━━━ Materials provided

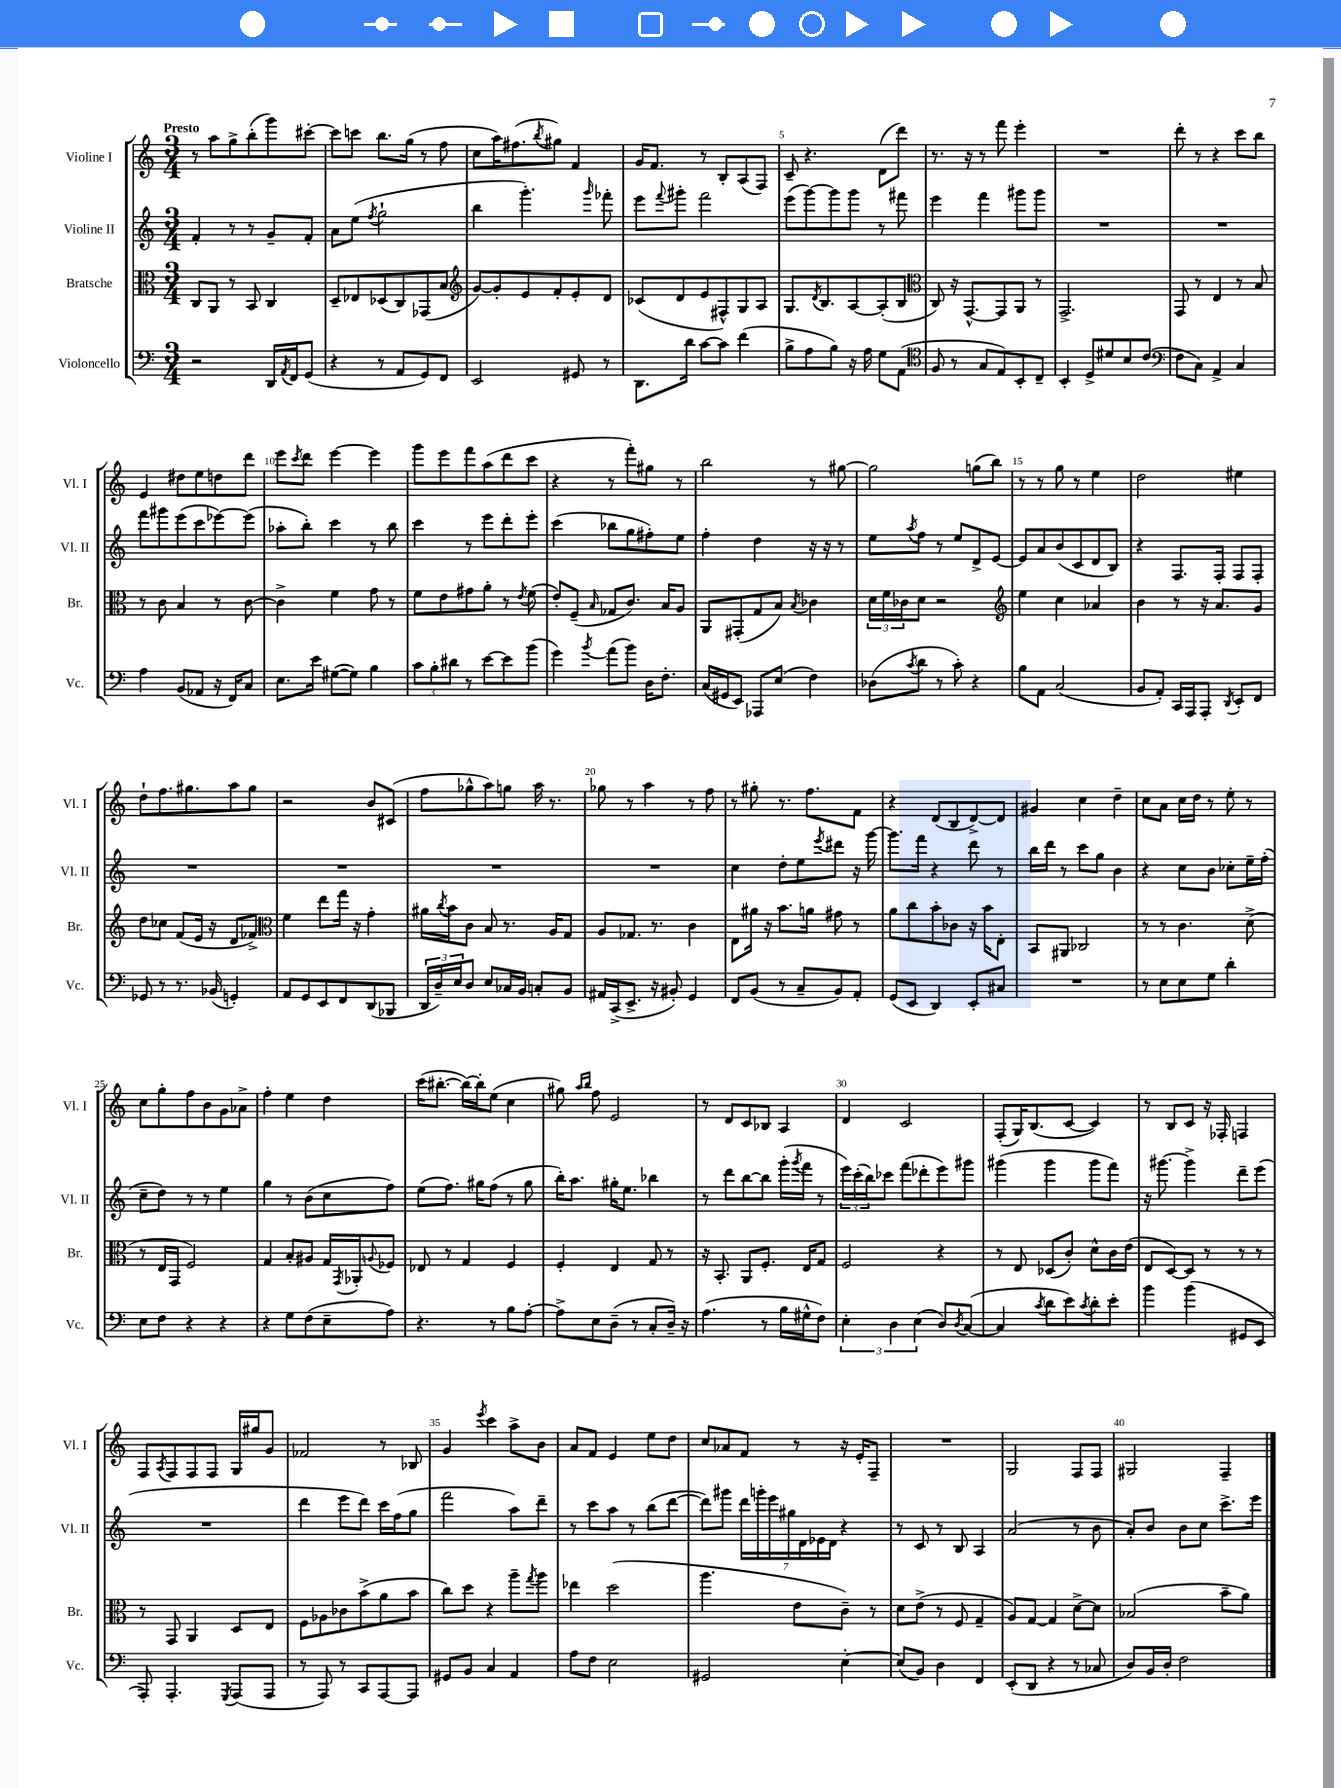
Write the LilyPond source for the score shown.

<<
\new StaffGroup <<
\new Staff = "s0" \with { instrumentName = "Violine I" shortInstrumentName = "Vl. I" } {
    \clef treble \key c \major \numericTimeSignature \time 3/4 \tempo "Presto"
    r8 a''8 g''8-> b''8-.( g'''8) cis'''8~-. |
    cis'''8 c'''8 b''8. g''16( r8 f''8 |
    c''8 a''16) fis''8.( \acciaccatura { b''8 } gis''8) f'4 |
    g'16 f'8. r8 b8-. a8( f8) |
    c'8-- r4. d'8( d'''8) |
    r8. r16 r8 f'''8 e'''4-. |
    R2. |
    d'''8-. r8 r4 c'''8 b''8 |
    e'4 dis''8 e''8 d''8 d'''8 |
    e'''8 \acciaccatura { c'''8 } d'''8 e'''4~ e'''4 |
    g'''8 e'''8 f'''8 a''8( d'''8 c'''8 |
    r4 r8 f'''8-.) gis''8 r8 |
    b''2 r8 gis''8~ |
    gis''2 g''8( b''8) |
    r8 r8 g''8 r8 e''4 |
    d''2 eis''4 |
    d''8-! f''8. gis''8. a''8 gis''8 |
    r2 b'8 cis'8( |
    f''8 ges''8-^ a''8) g''8 a''16 r8. |
    ges''8 r8 a''4 r8 f''8 |
    r8 gis''8-. r8. f''8. f'8 |
    r4 d'8( b8 d'8~->) d'8 |
    gis'4 c''4 d''4-- |
    c''8 a'8 c''16 d''16 r8 e''8-. r8 |
    c''8 g''8-. f''8 b'8 g'8 aes'8-> |
    f''4-. e''4 d''4 |
    c'''16( bis''8.~-. bis''16~) bis''16-. e''8( c''4 |
    gis''8) \grace { a''16 b''16 } f''8 e'2 |
    r8 d'8 c'8 bes8 a4 |
    d'4 c'2 |
    f8-.( g16) b8.( c'8~ c'4) |
    r8 b8 c'8 r16 fes16-. f4 |
    f8 \acciaccatura { a8 } f8 f8 f8 g16 gis''16 g'8 |
    fes'2 r8 bes8 |
    g'4 \acciaccatura { e'''8 } c'''4 a''8-> b'8 |
    a'8 f'8 e'4 e''8 d''8 |
    c''8 aes'8 f'8 r8 r16 e'16-. f8-- |
    R2. |
    g2 f8 f8 |
    gis2 f4-- \bar "|." |
}
\new Staff = "s1" \with { instrumentName = "Violine II" shortInstrumentName = "Vl. II" } {
    \clef treble \key c \major \numericTimeSignature \time 3/4
    f'4-. r8 r8 g'8-- f'8-. |
    a'8 e''8( \acciaccatura { f''8 } g''2-! |
    b''4 g'''4.-.) \grace { g'''16 } fes'''8-. |
    e'''8 \appoggiatura { f'''8 } gis'''8-. f'''2 |
    e'''8( g'''8~) g'''8 g'''8 r8 fis'''8 |
    e'''4 f'''4 gis'''8 gis'''8 |
    R2. |
    R2. |
    f'''8 gis'''8 e'''8( c'''8 ees'''8~) ees'''8( |
    aes''8-. b''8-.) c'''4 r8 b''8 |
    c'''4 r8 e'''8 d'''8-. e'''8-. |
    c'''4( bes''8 g''8 fis''8-.) e''8 |
    f''4-. d''4 r16 r16 r8 |
    e''8 \acciaccatura { a''8 } f''8 r8 e''8 d'8-> e'8~ |
    e'8 a'8 b'8( c'8 d'8 b8) |
    r4 f8. f16-. f8 f8-. |
    R2. |
    R2. |
    R2. |
    R2. |
    c''4 d''8-. e''8 \acciaccatura { e'''8 } dis'''8 r16 g'''16~ |
    g'''8. f'''16 r4 d'''8 r8 |
    b''16 d'''16 r8 c'''8 g''8 b'4 |
    r4 c''8 b'8 ces''8-. e''16-- f''16-.( |
    c''8-- d''8) r8 r8 e''4 |
    g''4 r8 b'8( c''8 f''8) |
    e''8( f''8.) gis''16 f''8( r8 gis''8 |
    b''16-.) a''8. gis''16-. e''8. bes''4 |
    r8 d'''8 b''8~ b''8 g'''16-.( \acciaccatura { g'''8 } f'''16 r8 |
    \tuplet 3/2 { e'''16) c'''16-.( b''16) } ces'''8 f'''8( des'''8-. e'''8) gis'''8 |
    gis'''4( gis'''4 gis'''8 f'''8) |
    r16 gis'''8.~ gis'''4-> d'''8-- e'''8( |
    R2. |
    d'''4 e'''8 d'''8) c'''16 f''16( g''8 |
    f'''2 a''8) d'''8-- |
    r8 c'''8 a''8 r8 b''8( d'''8~ |
    d'''8) gis'''8 \tuplet 7/4 { d'''16 g'''16-. e'''16 gis''16 d'16 ees'16 d'16 } r4 |
    r8 c'8 r8 b8 a4 |
    a'2( r8 b'8 |
    a'8-.) b'8 b'8 c''8 c'''8.-> e'''16 \bar "|." |
}
\new Staff = "s2" \with { instrumentName = "Bratsche" shortInstrumentName = "Br." } {
    \clef alto \key c \major \numericTimeSignature \time 3/4
    c8 a,8 r8 b,8 c4 |
    d8-- ees8 des8( c8) ges,8( b8 |
    \clef treble g'8~) g'8-. e'8 f'8-. e'8-. d'8 |
    ces'8( d'8 e'8 fis8-^) g8 a8 |
    g8. \acciaccatura { d'8 } b8. a8~ a8-.( b8 |
    \clef alto c8) r16 g,8.~-^ g,8 a,8 r8 |
    g,2.-> |
    g,8 r8 e4 r8 b8 |
    r8 c'8 b4 r8 c'8~ |
    c'4-> f'4 g'8 r8 |
    f'8 e'8 gis'8 a'8-. r8 \acciaccatura { e'8 } f'8( |
    e'8-.) f8--( \grace { b16 } ges8 c'8.) b16 a8 |
    a,8 gis,8-.( g8 b8) \acciaccatura { b8 } ces'4 |
    \tuplet 3/2 { d'16 f'16 ces'16 } d'8 r2 |
    \clef treble e''4 c''4 aes'4 |
    b'4 r8 r16 a'8. g'8 |
    d''8 ces''8 f'8( e'16 r16 d'8 fes'8->) |
    \clef alto f'4 e''8 g''16 r16 g'4-. |
    ais'16 \acciaccatura { c''8 } b'16 c'8 b8 r8. a16 g8 |
    a8 ges8. r8. c'4 |
    e8 ais'16 r16 b'8. a'16 gis'8 r8 |
    a'8 c''8 b'8-. ces'8 r16 b'16 e8-. |
    b,8 ais,8 ces2 |
    r8 r8 c'4. d'8->( |
    r8 e16 g,16 f2) |
    g4 b8-. ais8 g16 \acciaccatura { g,8 } aes,16-. \appoggiatura { a8 } fes8 |
    ees8 r8 g4 f4 |
    f4-. e4 g8 r8 |
    r16 b,8.-. a,8 f8.-. e16 g8 |
    f2 r4 |
    r8 e8 des8( c'8-.) d'8-^ c'16 e'16( |
    e8 d8~) d8 r8 r8 r8 |
    r8 g,8 a,4 d8 e8 |
    f8 aes8 ces'8 b'8->( a'8 b'8 |
    c''8) d''8 r4 a''8-- \acciaccatura { g''8 } a''8 |
    ees''4 d''2( |
    a''4. e'8 c'8--) r8 |
    d'8 e'8->( r8 f8 g4-- |
    a8) g8~ g4 d'8~-> d'8 |
    bes2( b'8-- a'8) \bar "|." |
}
\new Staff = "s3" \with { instrumentName = "Violoncello" shortInstrumentName = "Vc." } {
    \clef bass \key c \major \numericTimeSignature \time 3/4
    r2 d,16 \acciaccatura { a,8 } f,16 g,8( |
    r4 r8 a,8 g,8) f,8 |
    e,2 gis,8 r8 |
    d,8. d'16 c'8~ c'8 f'4( |
    b8-> a8 b8) r16 a16 g8 a,8( |
    \clef tenor f8 r8 g8 e8) b,8-. c8-- |
    b,4-. d8-> dis'8 b8 c'8( |
    \clef bass f8 c8) a,4-> c4 |
    a4 b,8( aes,8 r16 f,16) c8 |
    e8. e'16 gis8~( gis8) b4 |
    \tuplet 3/2 { c'8 b8-. dis'8 } r8 e'8~ e'8 b'8( |
    g'4) \acciaccatura { b'8 } a'8( b'8) d16 f8.-. |
    c16( gis,16 e,8) aes,,8 e8( f4) |
    des8( \acciaccatura { c'8 } d'8 r8 c'8-.) r4 |
    b8 a,8 c2( |
    b,8 a,8-.) c,16 a,,16 a,,8-. \acciaccatura { d,8 } e,8-. f,8 |
    ges,8 r8 r8. bes,16( g,4-.) |
    a,8 g,8 e,8 f,8 d,8( bes,,8 |
    \tuplet 3/2 { d,16 d16--) e16 } d8 e8 ces16 b,16 c8-. b,8 |
    ais,16 c,16->( e,8.-> r16 bis,8-.) g,4 |
    f,8 b,8( r8 c8-- b,8) a,8-. |
    g,8( e,8 d,4) e,8-. cis8 |
    R2. |
    r8 e8 e8 g8 d'4-. |
    e8 f8 r4 r4 |
    r4 g8 f8( e8-- a8) |
    r4. r8 b8 a8~-. |
    a8-> e8 d8--( r8 c8-. d16--) r16 |
    a4.( r8 b16 gis16-^ f8) |
    \tuplet 3/2 { e4-. d4 e4( } d8) \acciaccatura { d8 } c8~( |
    c4 \acciaccatura { c'8 } d'8 e'8) \acciaccatura { c'8 } d'8-. e'8-. |
    b'4 b'4( gis,8 e,8 |
    a,,8-.) a,,4.-. \acciaccatura { g,,8 } a,,8( a,,8 |
    r8 a,,8) r8 c,8 a,,8~ a,,8 |
    gis,8 b,8 c4 a,4 |
    a8 f8 e2 |
    gis,2 e4~-. |
    e8( b,8) d4 f,4 |
    e,8-.( d,8 r4 r8 ces8 |
    d8) b,16 d16-. f2 \bar "|." |
}
>>
>>
\layout { \context { \Score \override BarNumber.break-visibility = ##(#f #t #t) barNumberVisibility = #(every-nth-bar-number-visible 5) } }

━━━━━━

Pick out each line of the data above that contains the string "grace", and copy those lines in order.

** Final answer **
    gis''8) \grace { a''16 b''16 } f''8 e'2 |
    b''4 g'''4.-.) \grace { g'''16 } fes'''8-. |
    e'8-.) f8--( \grace { b16 } ges8 c'8.) b16 a8 |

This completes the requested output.